▶ _HOW TO COMPLETE THIS TASK_:
Your answer must be a word-for-word copy of the listing, with all pictures excluded.

-------- INFORMATION PROVIDED

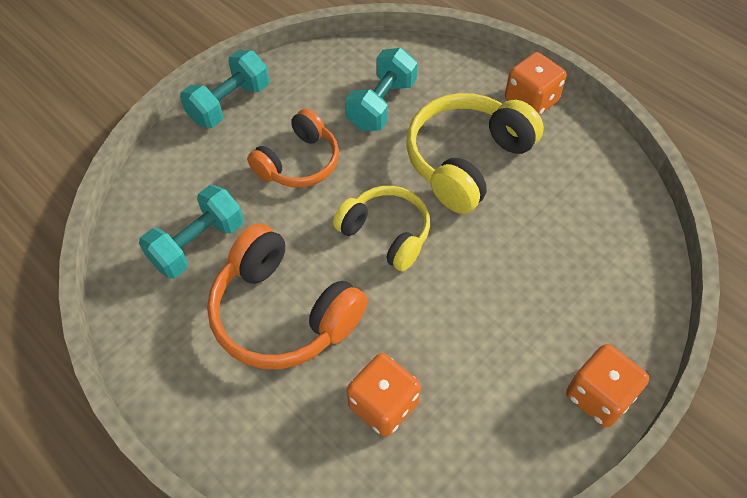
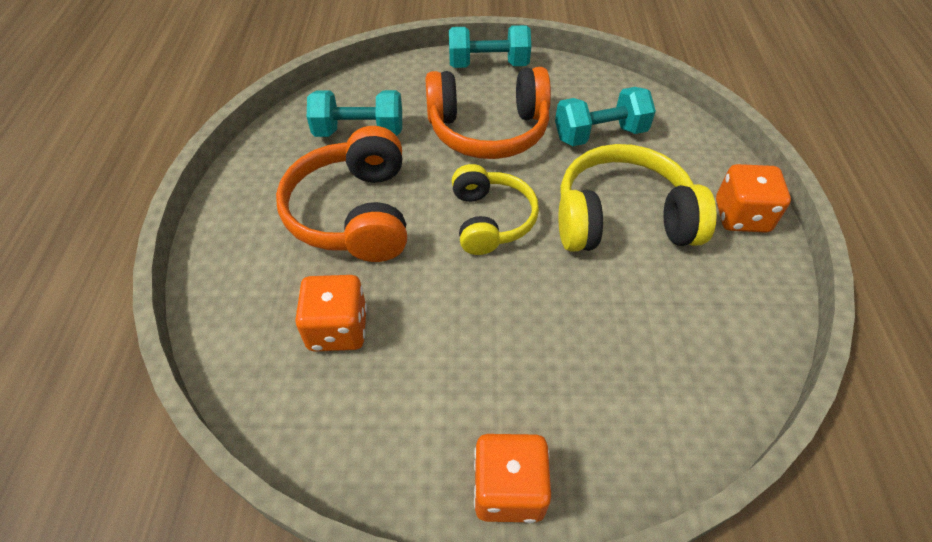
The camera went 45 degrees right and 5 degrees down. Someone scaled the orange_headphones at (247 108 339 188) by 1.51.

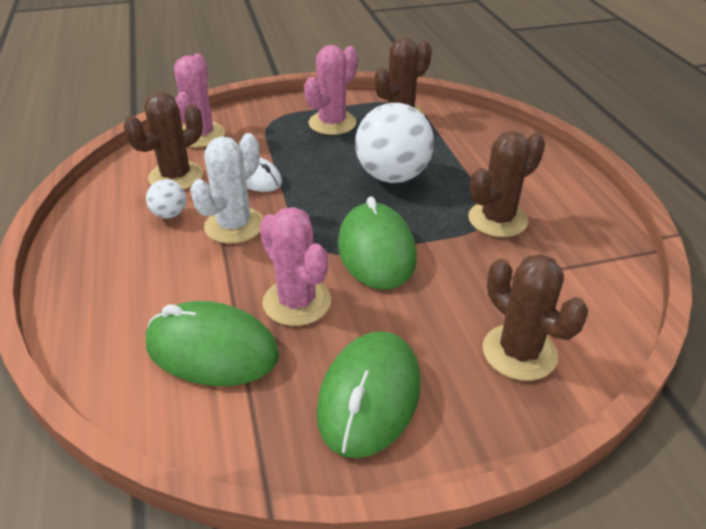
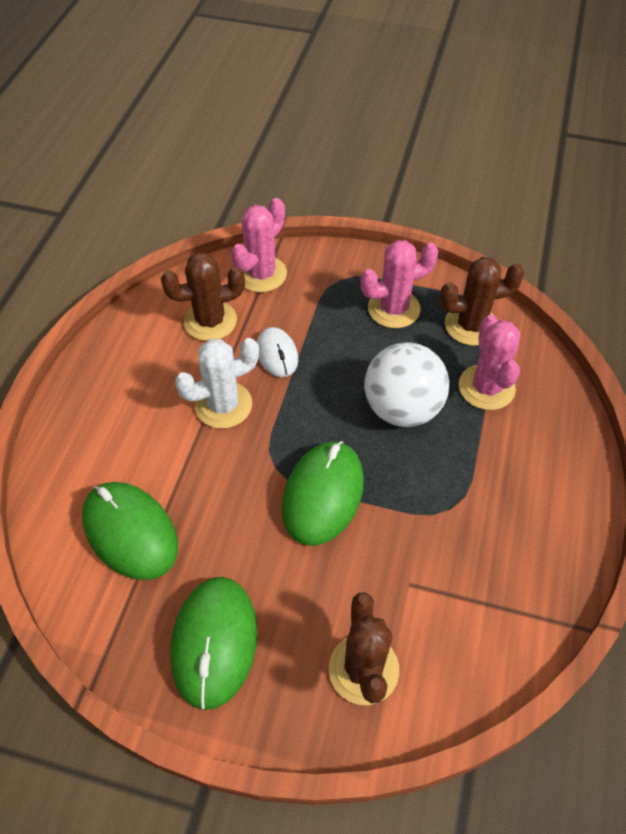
The camera went 30 degrees right and 15 degrees up. Someone took away the white_ball at (146 179 186 218). Someone took away the brown_cactus at (468 131 545 237). Someone carried the pink_cactus from (260 207 331 326) to (459 315 520 410). Someone rotated the green_mouse at (316 331 420 458) by 45 degrees counterclockwise.

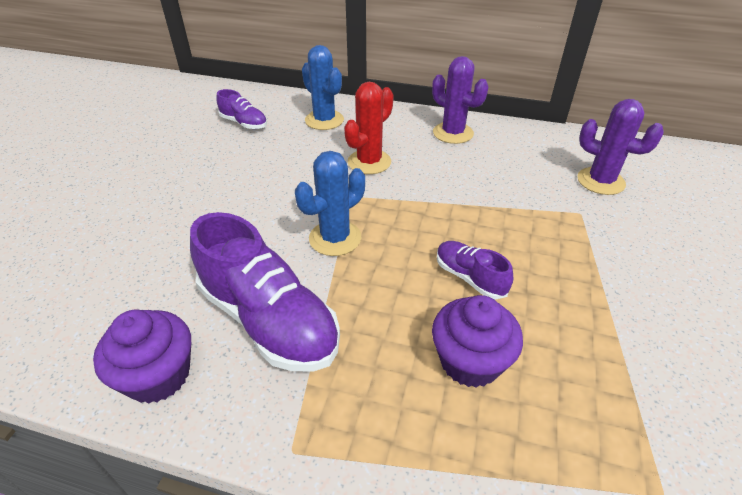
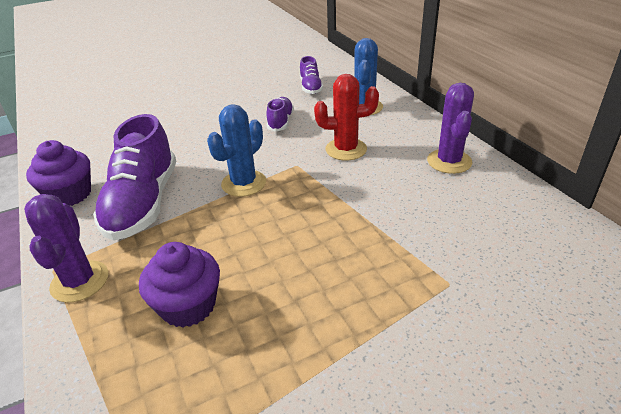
The camera went 50 degrees right and 5 degrees down. Someone carried the purple_shoe from (437 241 513 300) to (266 97 294 132). Someone carried the purple_cactus from (577 99 664 195) to (24 194 108 303). Someone rotated the blue_cactus at (295 151 365 256) by 60 degrees counterclockwise.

----------------

▶ _RESPONSE AREA_:
The camera went 45 degrees right and 5 degrees down. Someone scaled the orange_headphones at (247 108 339 188) by 1.51.

The camera went 30 degrees right and 15 degrees up. Someone took away the white_ball at (146 179 186 218). Someone took away the brown_cactus at (468 131 545 237). Someone carried the pink_cactus from (260 207 331 326) to (459 315 520 410). Someone rotated the green_mouse at (316 331 420 458) by 45 degrees counterclockwise.

The camera went 50 degrees right and 5 degrees down. Someone carried the purple_shoe from (437 241 513 300) to (266 97 294 132). Someone carried the purple_cactus from (577 99 664 195) to (24 194 108 303). Someone rotated the blue_cactus at (295 151 365 256) by 60 degrees counterclockwise.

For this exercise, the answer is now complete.